> EXERCISE INSTRUCTIONS:
Output the whole listing exactly, except for the pictures in it.

> LISTED ENTRIES:
※ ※ ※

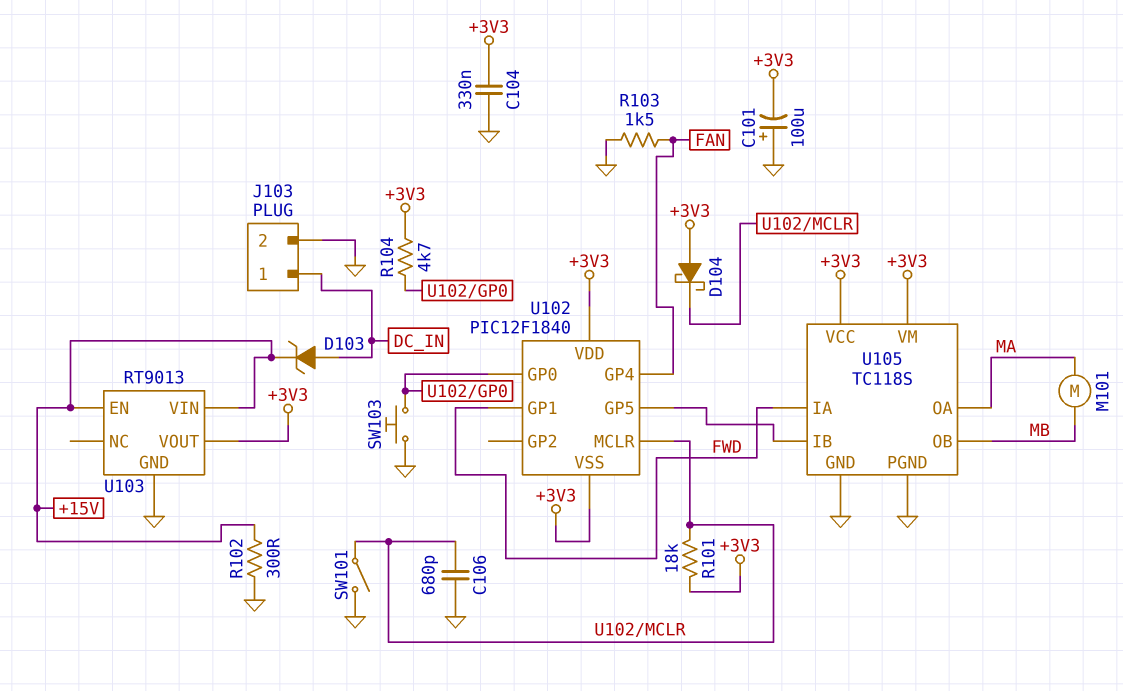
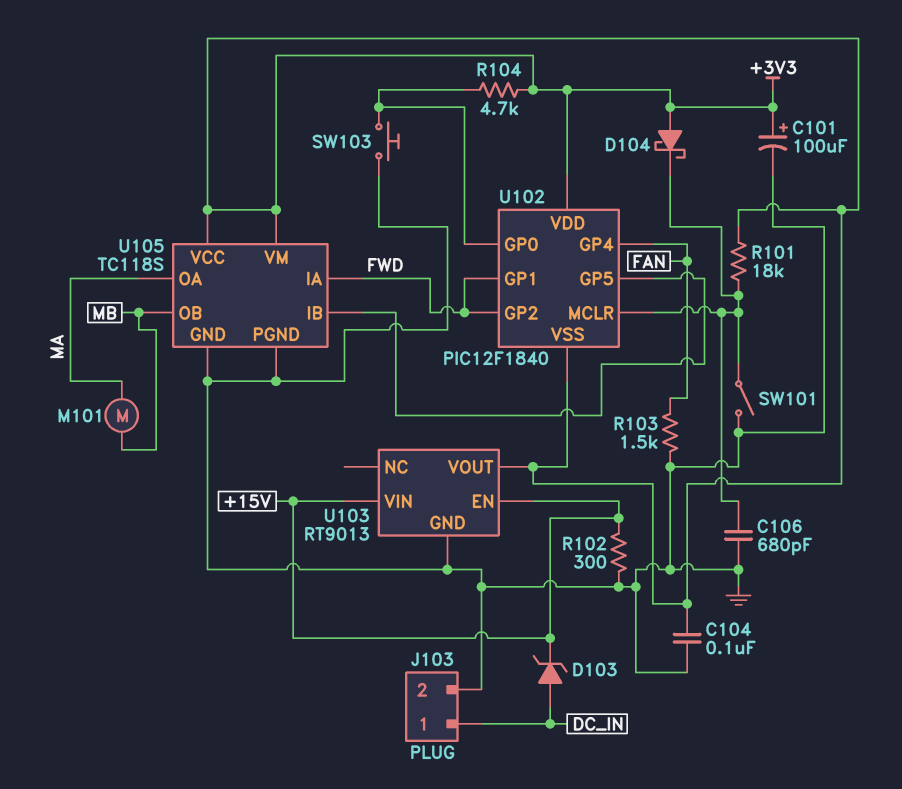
C101: 100uF (plus GND, minus +3V3) -> 100uF (plus +3V3, minus GND)
C104: 330nF (+3V3, GND) -> 100nF (+3V3, GND)
U102 pin GP2: none -> FWD

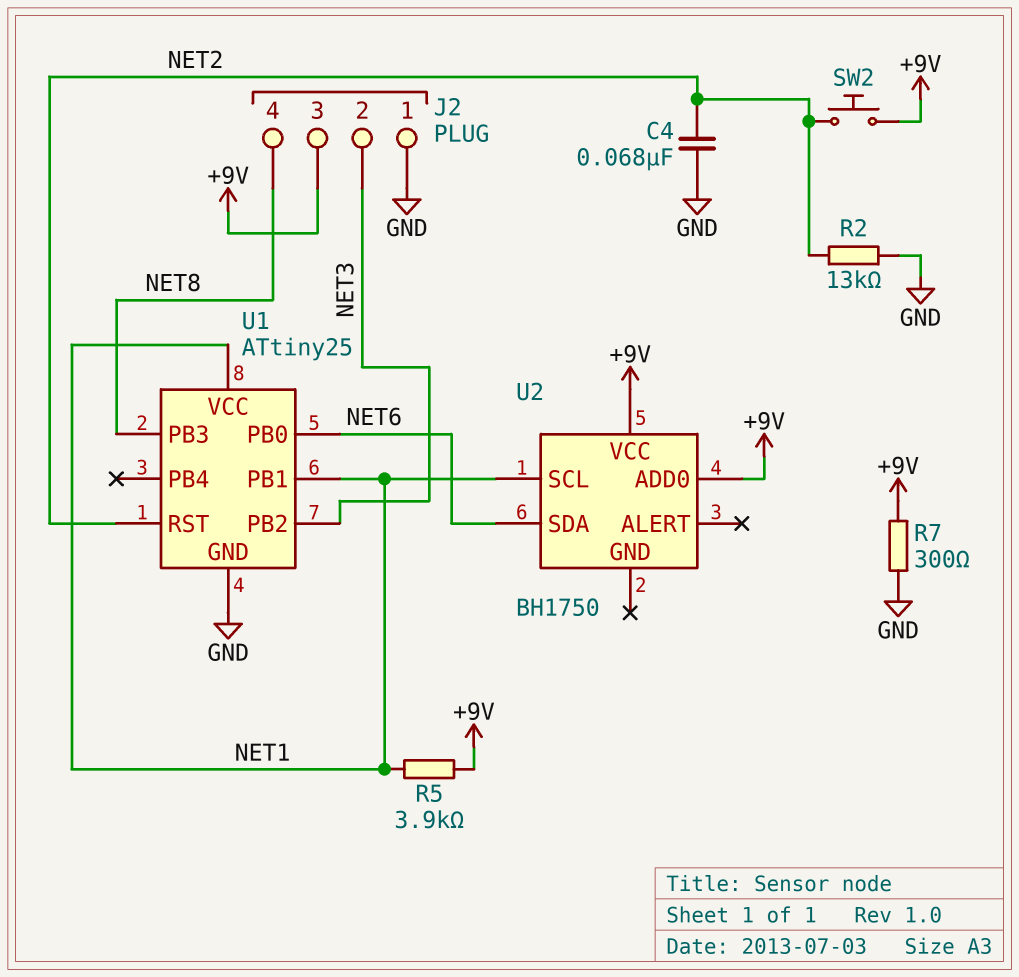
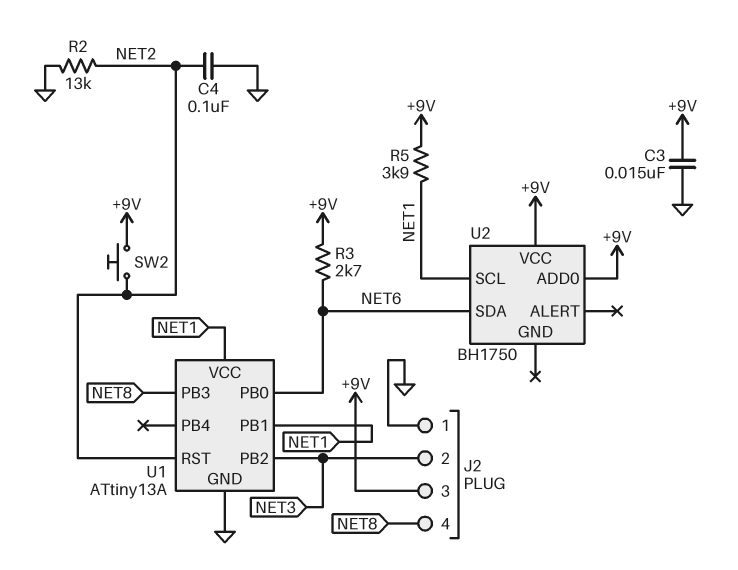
C3: none -> 15nF (+9V, GND)
C4: 68nF (GND, NET2) -> 100nF (GND, NET2)
R3: none -> 2.7k (+9V, NET6)
R7: 300 (+9V, GND) -> none
U1: ATtiny25 -> ATtiny13A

※ ※ ※

> SOLVED PROBLEM:
C101: 100uF (plus GND, minus +3V3) -> 100uF (plus +3V3, minus GND)
C104: 330nF (+3V3, GND) -> 100nF (+3V3, GND)
U102 pin GP2: none -> FWD

C3: none -> 15nF (+9V, GND)
C4: 68nF (GND, NET2) -> 100nF (GND, NET2)
R3: none -> 2.7k (+9V, NET6)
R7: 300 (+9V, GND) -> none
U1: ATtiny25 -> ATtiny13A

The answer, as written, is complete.